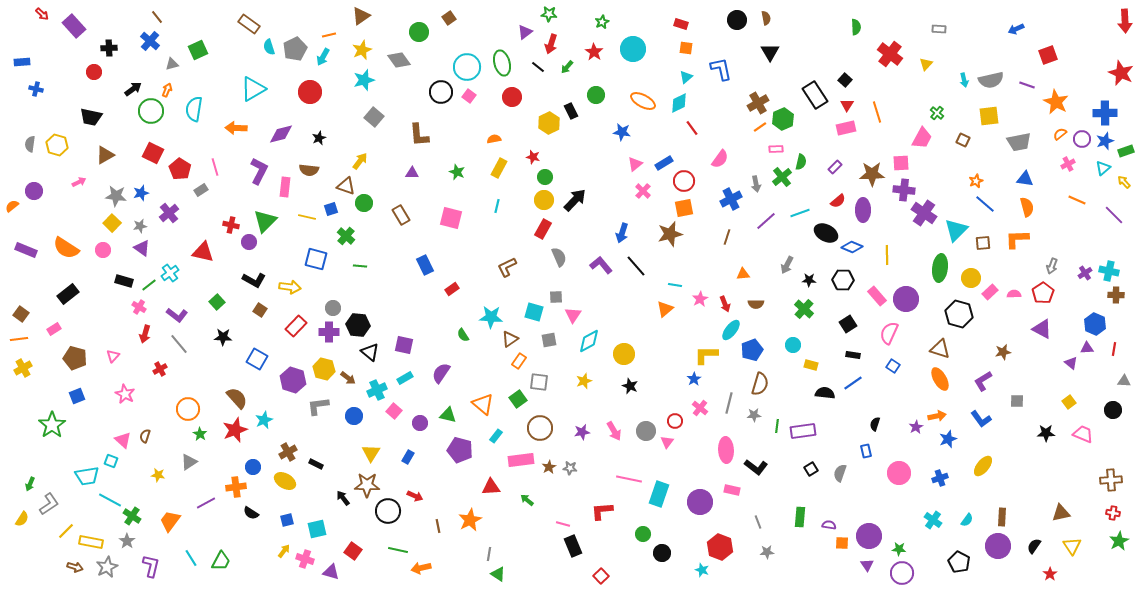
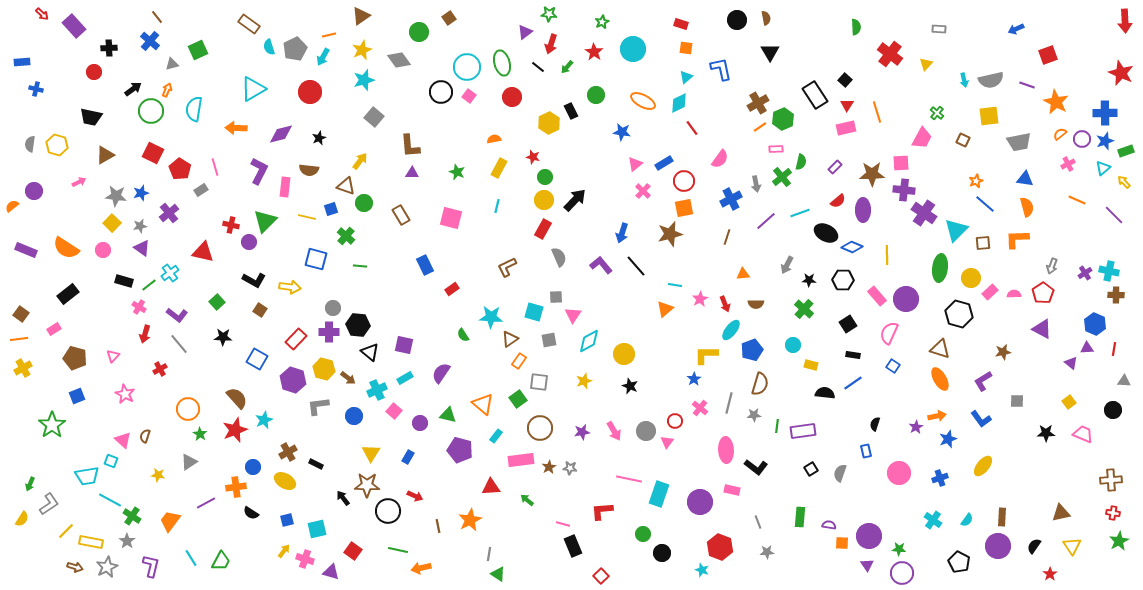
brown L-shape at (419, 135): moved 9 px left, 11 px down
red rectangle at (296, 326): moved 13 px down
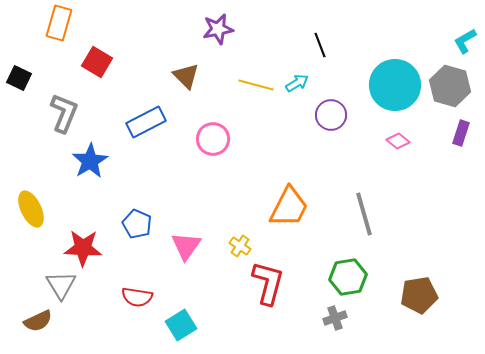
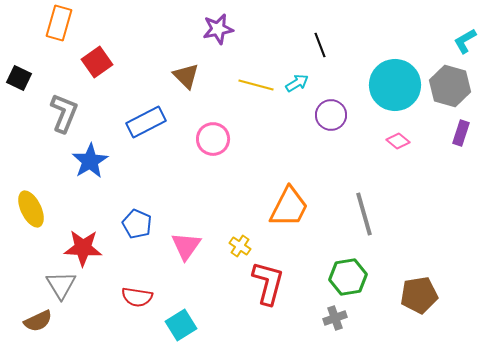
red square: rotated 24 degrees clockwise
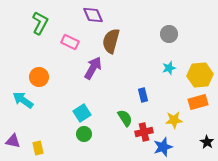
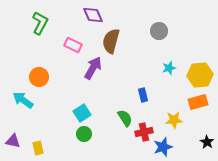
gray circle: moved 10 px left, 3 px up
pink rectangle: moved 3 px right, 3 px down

ACTIVITY:
Print the records exactly and omit all pictures.

SOLUTION TO THE EXERCISE:
brown L-shape at (419, 135): moved 9 px left, 11 px down
red rectangle at (296, 326): moved 13 px down
red square: rotated 24 degrees clockwise
gray circle: moved 10 px left, 3 px up
pink rectangle: moved 3 px right, 3 px down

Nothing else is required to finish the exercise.